*** Data block Section Begins ***

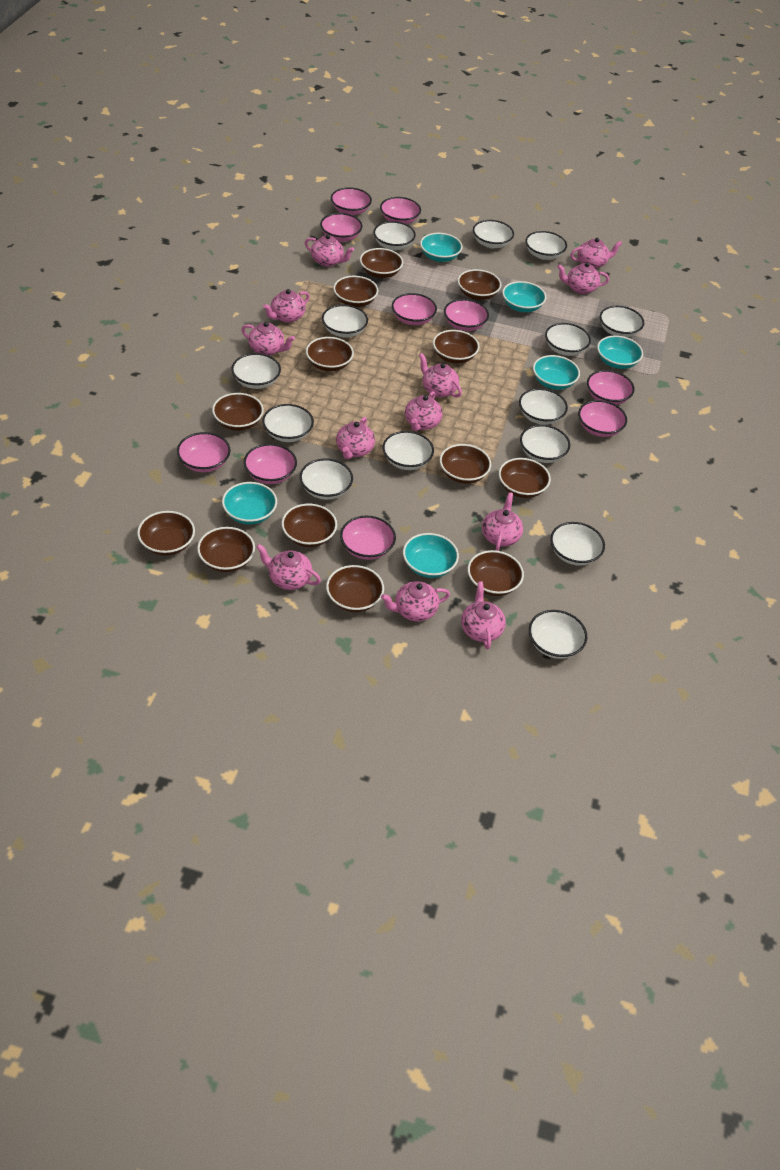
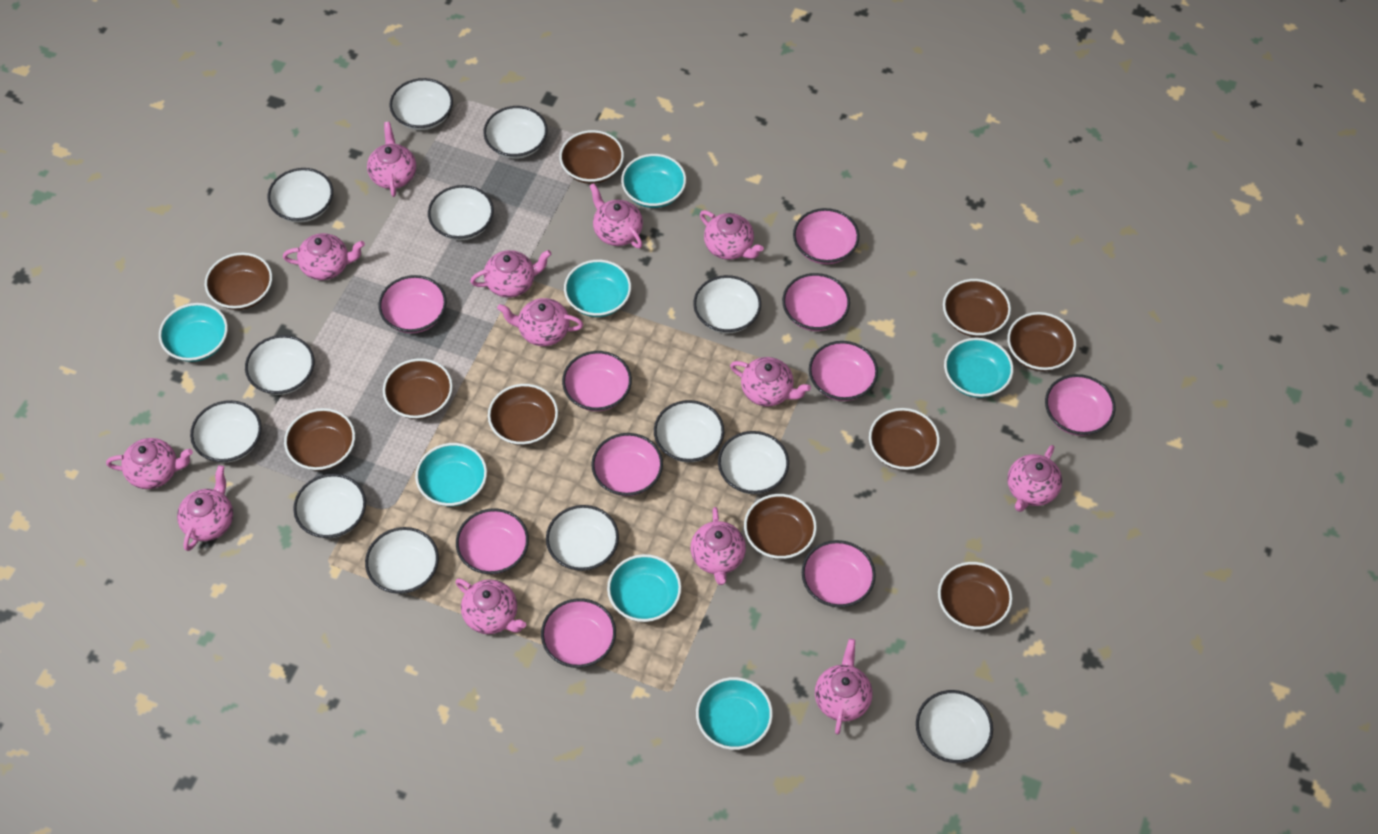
brown bowl: 13 -> 10
pink teapot: 12 -> 13
turquoise bowl: 6 -> 7
white bowl: 14 -> 13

*** Data block Section Ends ***

Required action — Search the material for the string "bowl" and return each line that has it.

Worked solution —
brown bowl: 13 -> 10
turquoise bowl: 6 -> 7
white bowl: 14 -> 13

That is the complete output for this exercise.